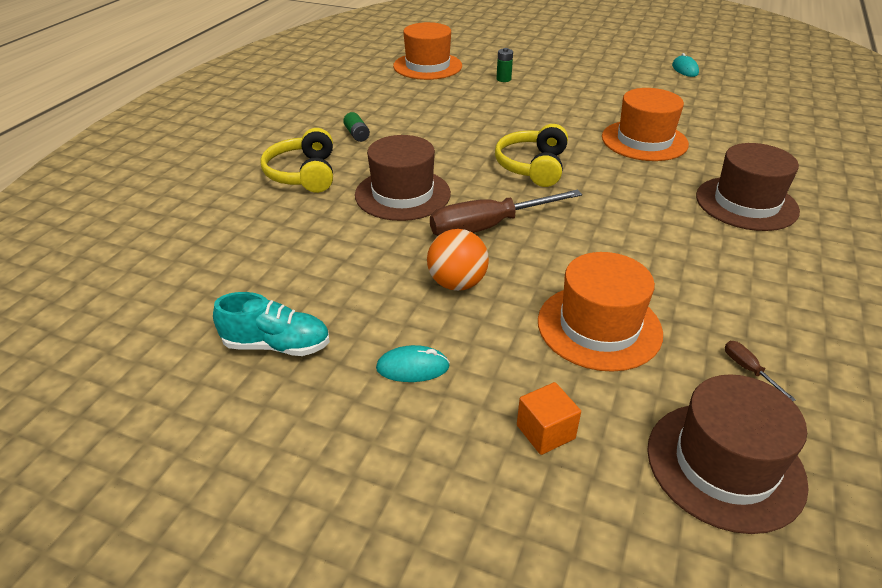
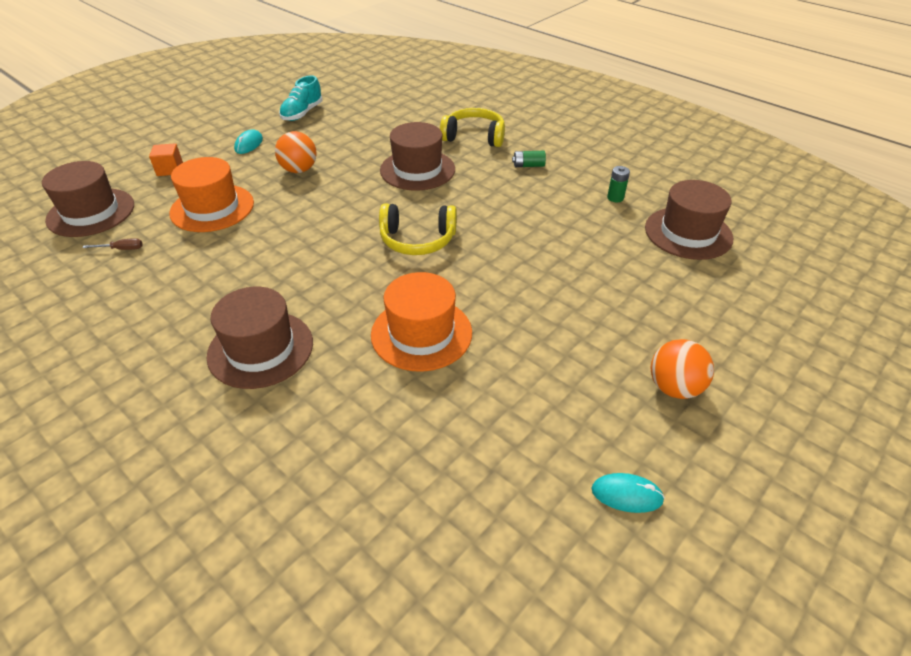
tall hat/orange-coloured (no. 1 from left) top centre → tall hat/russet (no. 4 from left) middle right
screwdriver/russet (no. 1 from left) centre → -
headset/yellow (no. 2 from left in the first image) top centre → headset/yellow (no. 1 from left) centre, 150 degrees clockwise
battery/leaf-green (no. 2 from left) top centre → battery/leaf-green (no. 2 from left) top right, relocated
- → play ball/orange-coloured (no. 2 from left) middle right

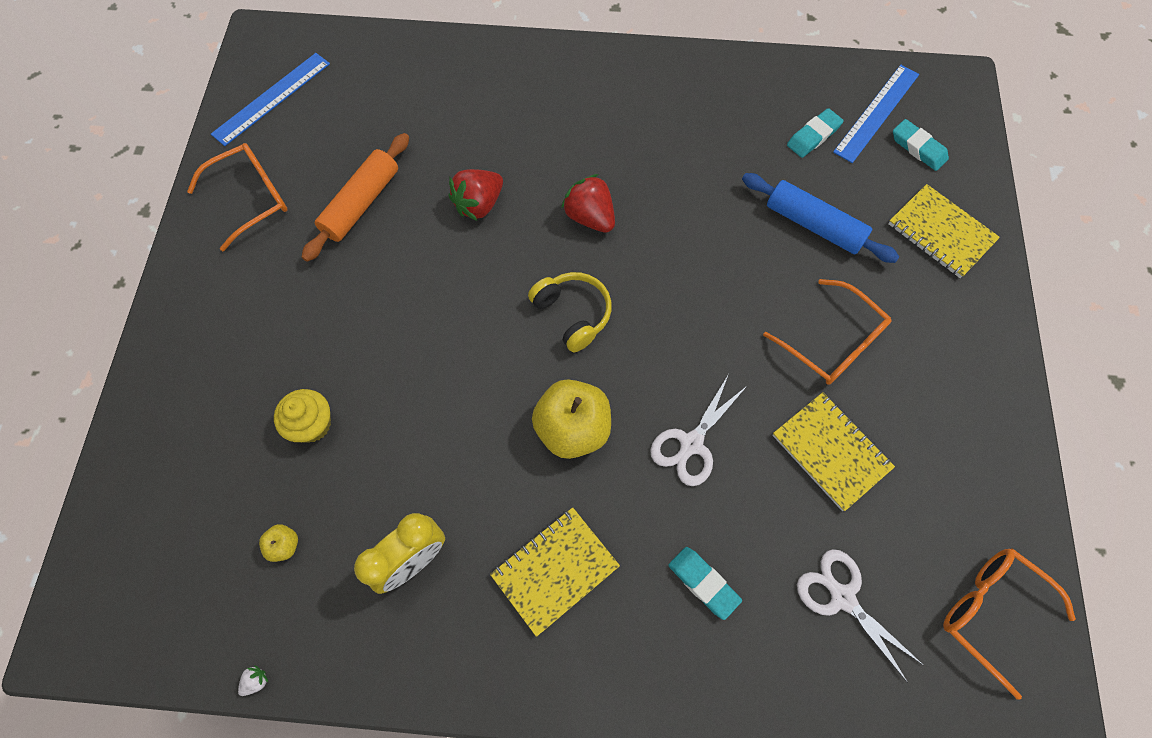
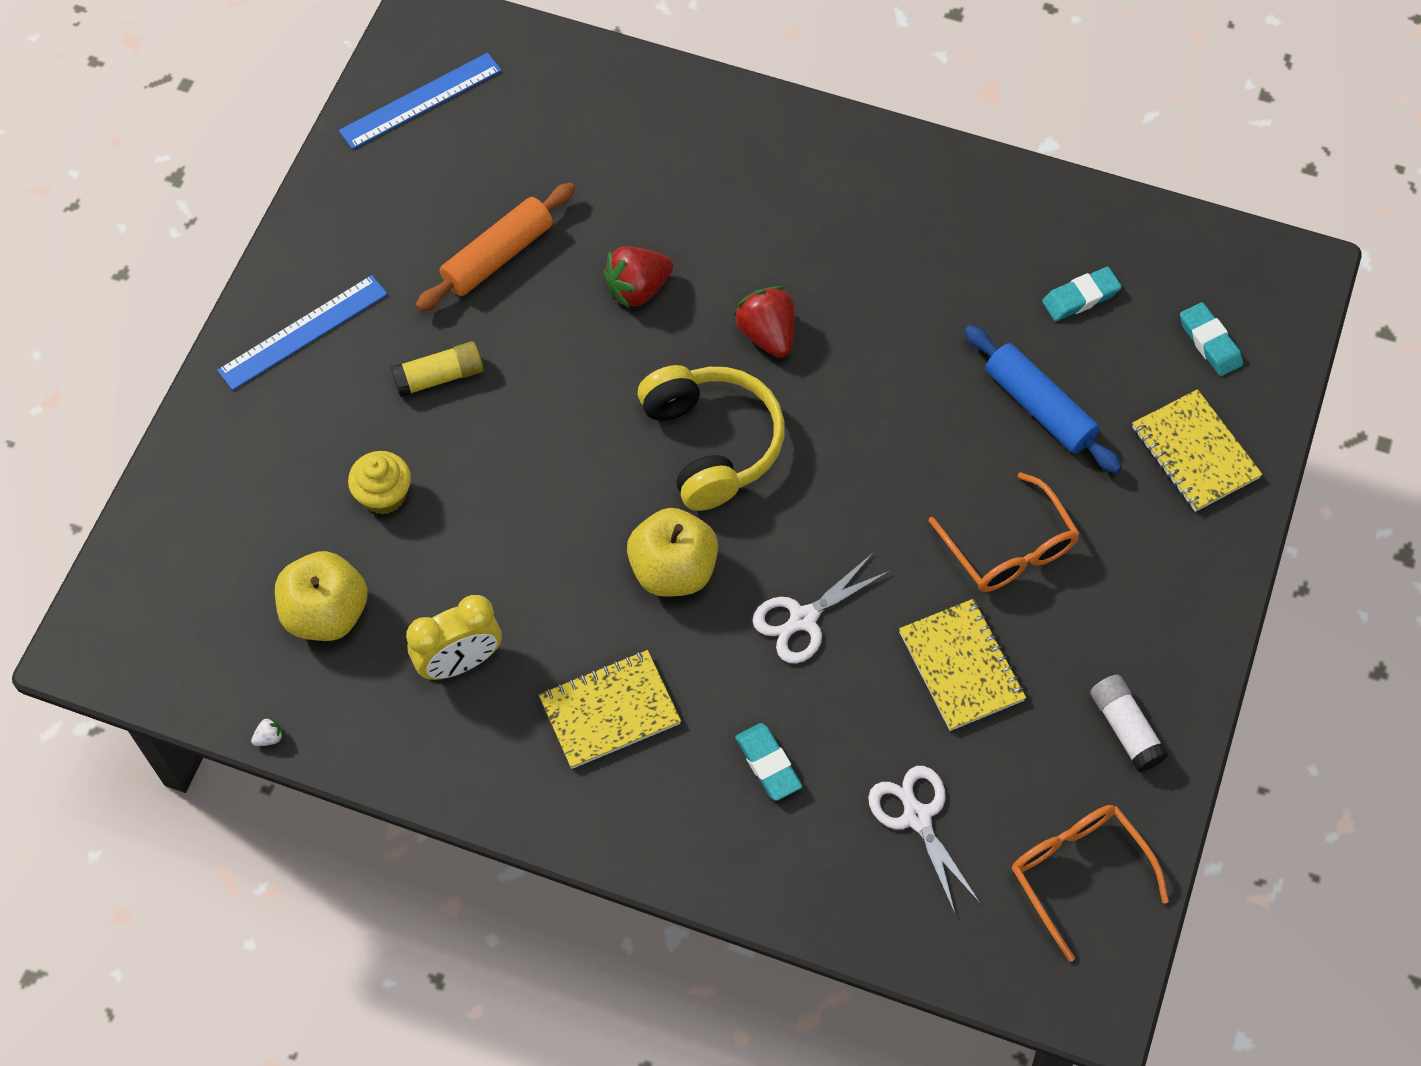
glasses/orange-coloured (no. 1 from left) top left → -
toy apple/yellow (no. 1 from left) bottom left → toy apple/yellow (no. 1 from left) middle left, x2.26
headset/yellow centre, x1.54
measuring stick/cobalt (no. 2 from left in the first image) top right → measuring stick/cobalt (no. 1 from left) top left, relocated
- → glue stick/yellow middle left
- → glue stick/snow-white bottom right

-=-=-=-=-

What you need to do: A faithful transcription of the material, with no pictures, is the expected result.

Result for this exercise:
tall hat/orange-coloured (no. 1 from left) top centre → tall hat/russet (no. 4 from left) middle right
screwdriver/russet (no. 1 from left) centre → -
headset/yellow (no. 2 from left in the first image) top centre → headset/yellow (no. 1 from left) centre, 150 degrees clockwise
battery/leaf-green (no. 2 from left) top centre → battery/leaf-green (no. 2 from left) top right, relocated
- → play ball/orange-coloured (no. 2 from left) middle right

glasses/orange-coloured (no. 1 from left) top left → -
toy apple/yellow (no. 1 from left) bottom left → toy apple/yellow (no. 1 from left) middle left, x2.26
headset/yellow centre, x1.54
measuring stick/cobalt (no. 2 from left in the first image) top right → measuring stick/cobalt (no. 1 from left) top left, relocated
- → glue stick/yellow middle left
- → glue stick/snow-white bottom right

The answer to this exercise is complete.